* THE TASK: Repeat all of the material below, line for line, without changing a single character.

— start PROVIDED DATA —

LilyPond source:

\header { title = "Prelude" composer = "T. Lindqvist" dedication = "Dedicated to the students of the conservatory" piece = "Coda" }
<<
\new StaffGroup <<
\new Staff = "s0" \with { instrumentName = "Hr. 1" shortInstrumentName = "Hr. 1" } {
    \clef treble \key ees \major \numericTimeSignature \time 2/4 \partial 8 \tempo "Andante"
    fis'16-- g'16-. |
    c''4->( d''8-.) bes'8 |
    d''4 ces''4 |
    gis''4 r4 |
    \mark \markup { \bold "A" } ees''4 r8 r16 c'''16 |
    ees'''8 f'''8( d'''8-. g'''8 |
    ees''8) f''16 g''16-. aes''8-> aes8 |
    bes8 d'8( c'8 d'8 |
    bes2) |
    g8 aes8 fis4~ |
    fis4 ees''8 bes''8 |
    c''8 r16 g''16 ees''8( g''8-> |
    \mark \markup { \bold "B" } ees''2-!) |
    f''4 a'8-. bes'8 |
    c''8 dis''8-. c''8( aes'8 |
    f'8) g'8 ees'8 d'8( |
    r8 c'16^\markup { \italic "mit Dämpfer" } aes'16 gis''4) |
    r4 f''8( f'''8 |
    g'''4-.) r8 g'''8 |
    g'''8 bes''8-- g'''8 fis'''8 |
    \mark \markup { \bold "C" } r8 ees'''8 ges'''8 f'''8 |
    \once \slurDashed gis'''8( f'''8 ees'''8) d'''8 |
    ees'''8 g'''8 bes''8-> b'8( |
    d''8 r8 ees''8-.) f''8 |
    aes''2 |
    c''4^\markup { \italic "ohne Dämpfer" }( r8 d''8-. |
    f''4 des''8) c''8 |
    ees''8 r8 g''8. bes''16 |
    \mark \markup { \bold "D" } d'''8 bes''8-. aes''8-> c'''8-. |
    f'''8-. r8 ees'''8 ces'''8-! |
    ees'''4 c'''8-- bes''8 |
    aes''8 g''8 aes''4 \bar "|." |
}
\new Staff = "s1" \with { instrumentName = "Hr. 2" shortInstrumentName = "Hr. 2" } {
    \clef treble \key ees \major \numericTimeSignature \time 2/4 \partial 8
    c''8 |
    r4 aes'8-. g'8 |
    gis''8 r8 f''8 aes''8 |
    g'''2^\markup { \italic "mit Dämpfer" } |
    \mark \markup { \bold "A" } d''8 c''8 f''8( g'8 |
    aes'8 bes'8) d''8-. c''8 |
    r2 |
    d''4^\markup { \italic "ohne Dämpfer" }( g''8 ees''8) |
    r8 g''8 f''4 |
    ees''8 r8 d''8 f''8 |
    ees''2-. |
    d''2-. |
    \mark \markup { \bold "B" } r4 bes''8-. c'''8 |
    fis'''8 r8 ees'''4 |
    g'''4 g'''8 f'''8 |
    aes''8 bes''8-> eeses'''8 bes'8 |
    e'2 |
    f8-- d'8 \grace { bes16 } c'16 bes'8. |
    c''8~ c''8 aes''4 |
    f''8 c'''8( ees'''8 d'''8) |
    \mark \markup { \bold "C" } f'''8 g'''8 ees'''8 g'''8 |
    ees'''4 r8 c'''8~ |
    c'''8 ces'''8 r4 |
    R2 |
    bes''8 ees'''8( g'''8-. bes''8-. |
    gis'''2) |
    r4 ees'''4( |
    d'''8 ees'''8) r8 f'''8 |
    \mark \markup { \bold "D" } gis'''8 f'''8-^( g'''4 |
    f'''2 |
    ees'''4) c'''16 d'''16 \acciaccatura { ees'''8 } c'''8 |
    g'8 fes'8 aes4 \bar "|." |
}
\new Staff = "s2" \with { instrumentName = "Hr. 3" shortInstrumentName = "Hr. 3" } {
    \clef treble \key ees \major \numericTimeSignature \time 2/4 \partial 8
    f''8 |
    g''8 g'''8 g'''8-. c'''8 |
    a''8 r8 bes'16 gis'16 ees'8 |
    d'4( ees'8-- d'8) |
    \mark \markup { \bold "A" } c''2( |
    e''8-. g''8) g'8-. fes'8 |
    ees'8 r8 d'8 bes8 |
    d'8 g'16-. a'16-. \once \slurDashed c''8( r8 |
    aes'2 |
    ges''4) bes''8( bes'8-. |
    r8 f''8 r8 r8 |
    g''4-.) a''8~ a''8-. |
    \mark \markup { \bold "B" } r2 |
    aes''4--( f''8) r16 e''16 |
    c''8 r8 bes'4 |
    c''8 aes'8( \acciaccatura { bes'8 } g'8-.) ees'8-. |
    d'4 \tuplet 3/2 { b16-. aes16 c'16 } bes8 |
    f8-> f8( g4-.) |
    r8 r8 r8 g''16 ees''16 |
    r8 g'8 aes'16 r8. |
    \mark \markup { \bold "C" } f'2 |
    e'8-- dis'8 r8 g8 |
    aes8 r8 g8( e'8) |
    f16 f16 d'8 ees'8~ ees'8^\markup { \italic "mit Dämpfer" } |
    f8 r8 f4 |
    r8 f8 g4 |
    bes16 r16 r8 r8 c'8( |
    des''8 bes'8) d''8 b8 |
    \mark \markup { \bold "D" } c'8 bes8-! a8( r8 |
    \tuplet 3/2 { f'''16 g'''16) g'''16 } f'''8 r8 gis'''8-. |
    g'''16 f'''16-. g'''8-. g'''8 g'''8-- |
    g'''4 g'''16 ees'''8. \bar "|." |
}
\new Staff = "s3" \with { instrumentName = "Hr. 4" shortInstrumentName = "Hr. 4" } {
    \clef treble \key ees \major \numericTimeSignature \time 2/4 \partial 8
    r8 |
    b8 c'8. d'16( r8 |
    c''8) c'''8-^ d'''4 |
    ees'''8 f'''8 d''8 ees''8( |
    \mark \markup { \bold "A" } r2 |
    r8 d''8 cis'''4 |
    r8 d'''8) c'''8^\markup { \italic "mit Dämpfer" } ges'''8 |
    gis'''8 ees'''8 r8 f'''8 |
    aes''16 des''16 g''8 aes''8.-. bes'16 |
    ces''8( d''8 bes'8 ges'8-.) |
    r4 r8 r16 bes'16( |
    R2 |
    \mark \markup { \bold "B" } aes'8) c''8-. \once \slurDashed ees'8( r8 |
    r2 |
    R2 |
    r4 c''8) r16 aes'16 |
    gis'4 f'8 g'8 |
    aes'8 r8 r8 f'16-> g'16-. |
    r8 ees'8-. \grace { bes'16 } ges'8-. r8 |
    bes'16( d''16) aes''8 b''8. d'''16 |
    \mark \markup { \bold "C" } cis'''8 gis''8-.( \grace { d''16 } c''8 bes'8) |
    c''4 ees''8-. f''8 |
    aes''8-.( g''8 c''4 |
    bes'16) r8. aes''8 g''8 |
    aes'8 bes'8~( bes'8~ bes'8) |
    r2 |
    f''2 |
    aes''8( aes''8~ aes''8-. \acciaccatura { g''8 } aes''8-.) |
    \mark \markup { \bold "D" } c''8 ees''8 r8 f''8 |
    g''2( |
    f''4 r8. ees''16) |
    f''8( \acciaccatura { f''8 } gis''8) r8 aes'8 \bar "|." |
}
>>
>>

— end PROVIDED DATA —

* RESULT FOR THIS EXERCISE:
LilyPond source:

\header { title = "Prelude" composer = "T. Lindqvist" dedication = "Dedicated to the students of the conservatory" piece = "Coda" }
<<
\new StaffGroup <<
\new Staff = "s0" \with { instrumentName = "Hr. 1" shortInstrumentName = "Hr. 1" } {
    \clef treble \key ees \major \numericTimeSignature \time 2/4 \partial 8 \tempo "Andante"
    fis'16-- g'16-. |
    c''4->( d''8-.) bes'8 |
    d''4 ces''4 |
    gis''4 r4 |
    \mark \markup { \bold "A" } ees''4 r8 r16 c'''16 |
    ees'''8 f'''8( d'''8-. g'''8 |
    ees''8) f''16 g''16-. aes''8-> aes8 |
    bes8 d'8( c'8 d'8 |
    bes2) |
    g8 aes8 fis4~ |
    fis4 ees''8 bes''8 |
    c''8 r16 g''16 ees''8( g''8-> |
    \mark \markup { \bold "B" } ees''2-!) |
    f''4 a'8-. bes'8 |
    c''8 dis''8-. c''8( aes'8 |
    f'8) g'8 ees'8 d'8( |
    r8 c'16^\markup { \italic "mit Dämpfer" } aes'16 gis''4) |
    r4 f''8( f'''8 |
    g'''4-.) r8 g'''8 |
    g'''8 bes''8-- g'''8 fis'''8 |
    \mark \markup { \bold "C" } r8 ees'''8 ges'''8 f'''8 |
    \once \slurDashed gis'''8( f'''8 ees'''8) d'''8 |
    ees'''8 g'''8 bes''8-> b'8( |
    d''8 r8 ees''8-.) f''8 |
    aes''2 |
    c''4^\markup { \italic "ohne Dämpfer" }( r8 d''8-. |
    f''4 des''8) c''8 |
    ees''8 r8 g''8. bes''16 |
    \mark \markup { \bold "D" } d'''8 bes''8-. aes''8-> c'''8-. |
    f'''8-. r8 ees'''8 ces'''8-! |
    ees'''4 c'''8-- bes''8 |
    aes''8 g''8 aes''4 \bar "|." |
}
\new Staff = "s1" \with { instrumentName = "Hr. 2" shortInstrumentName = "Hr. 2" } {
    \clef treble \key ees \major \numericTimeSignature \time 2/4 \partial 8
    c''8 |
    r4 aes'8-. g'8 |
    gis''8 r8 f''8 aes''8 |
    g'''2^\markup { \italic "mit Dämpfer" } |
    \mark \markup { \bold "A" } d''8 c''8 f''8( g'8 |
    aes'8 bes'8) d''8-. c''8 |
    r2 |
    d''4^\markup { \italic "ohne Dämpfer" }( g''8 ees''8) |
    r8 g''8 f''4 |
    ees''8 r8 d''8 f''8 |
    ees''2-. |
    d''2-. |
    \mark \markup { \bold "B" } r4 bes''8-. c'''8 |
    fis'''8 r8 ees'''4 |
    g'''4 g'''8 f'''8 |
    aes''8 bes''8-> eeses'''8 bes'8 |
    e'2 |
    f8-- d'8 \grace { bes16 } c'16 bes'8. |
    c''8~ c''8 aes''4 |
    f''8 c'''8( ees'''8 d'''8) |
    \mark \markup { \bold "C" } f'''8 g'''8 ees'''8 g'''8 |
    ees'''4 r8 c'''8~ |
    c'''8 ces'''8 r4 |
    R2 |
    bes''8 ees'''8( g'''8-. bes''8-. |
    gis'''2) |
    r4 ees'''4( |
    d'''8 ees'''8) r8 f'''8 |
    \mark \markup { \bold "D" } gis'''8 f'''8-^( g'''4 |
    f'''2 |
    ees'''4) c'''16 d'''16 \acciaccatura { ees'''8 } c'''8 |
    g'8 fes'8 aes4 \bar "|." |
}
\new Staff = "s2" \with { instrumentName = "Hr. 3" shortInstrumentName = "Hr. 3" } {
    \clef treble \key ees \major \numericTimeSignature \time 2/4 \partial 8
    f''8 |
    g''8 g'''8 g'''8-. c'''8 |
    a''8 r8 bes'16 gis'16 ees'8 |
    d'4( ees'8-- d'8) |
    \mark \markup { \bold "A" } c''2( |
    e''8-. g''8) g'8-. fes'8 |
    ees'8 r8 d'8 bes8 |
    d'8 g'16-. a'16-. \once \slurDashed c''8( r8 |
    aes'2 |
    ges''4) bes''8( bes'8-. |
    r8 f''8 r8 r8 |
    g''4-.) a''8~ a''8-. |
    \mark \markup { \bold "B" } r2 |
    aes''4--( f''8) r16 e''16 |
    c''8 r8 bes'4 |
    c''8 aes'8( \acciaccatura { bes'8 } g'8-.) ees'8-. |
    d'4 \tuplet 3/2 { b16-. aes16 c'16 } bes8 |
    f8-> f8( g4-.) |
    r8 r8 r8 g''16 ees''16 |
    r8 g'8 aes'16 r8. |
    \mark \markup { \bold "C" } f'2 |
    e'8-- dis'8 r8 g8 |
    aes8 r8 g8( e'8) |
    f16 f16 d'8 ees'8~ ees'8^\markup { \italic "mit Dämpfer" } |
    f8 r8 f4 |
    r8 f8 g4 |
    bes16 r16 r8 r8 c'8( |
    des''8 bes'8) d''8 b8 |
    \mark \markup { \bold "D" } c'8 bes8-! a8( r8 |
    \tuplet 3/2 { f'''16 g'''16) g'''16 } f'''8 r8 gis'''8-. |
    g'''16 f'''16-. g'''8-. g'''8 g'''8-- |
    g'''4 g'''16 ees'''8. \bar "|." |
}
\new Staff = "s3" \with { instrumentName = "Hr. 4" shortInstrumentName = "Hr. 4" } {
    \clef treble \key ees \major \numericTimeSignature \time 2/4 \partial 8
    r8 |
    b8 c'8. d'16( r8 |
    c''8) c'''8-^ d'''4 |
    ees'''8 f'''8 d''8 ees''8( |
    \mark \markup { \bold "A" } r2 |
    r8 d''8 cis'''4 |
    r8 d'''8) c'''8^\markup { \italic "mit Dämpfer" } ges'''8 |
    gis'''8 ees'''8 r8 f'''8 |
    aes''16 des''16 g''8 aes''8.-. bes'16 |
    ces''8( d''8 bes'8 ges'8-.) |
    r4 r8 r16 bes'16( |
    R2 |
    \mark \markup { \bold "B" } aes'8) c''8-. \once \slurDashed ees'8( r8 |
    r2 |
    R2 |
    r4 c''8) r16 aes'16 |
    gis'4 f'8 g'8 |
    aes'8 r8 r8 f'16-> g'16-. |
    r8 ees'8-. \grace { bes'16 } ges'8-. r8 |
    bes'16( d''16) aes''8 b''8. d'''16 |
    \mark \markup { \bold "C" } cis'''8 gis''8-.( \grace { d''16 } c''8 bes'8) |
    c''4 ees''8-. f''8 |
    aes''8-.( g''8 c''4 |
    bes'16) r8. aes''8 g''8 |
    aes'8 bes'8~( bes'8~ bes'8) |
    r2 |
    f''2 |
    aes''8( aes''8~ aes''8-. \acciaccatura { g''8 } aes''8-.) |
    \mark \markup { \bold "D" } c''8 ees''8 r8 f''8 |
    g''2( |
    f''4 r8. ees''16) |
    f''8( \acciaccatura { f''8 } gis''8) r8 aes'8 \bar "|." |
}
>>
>>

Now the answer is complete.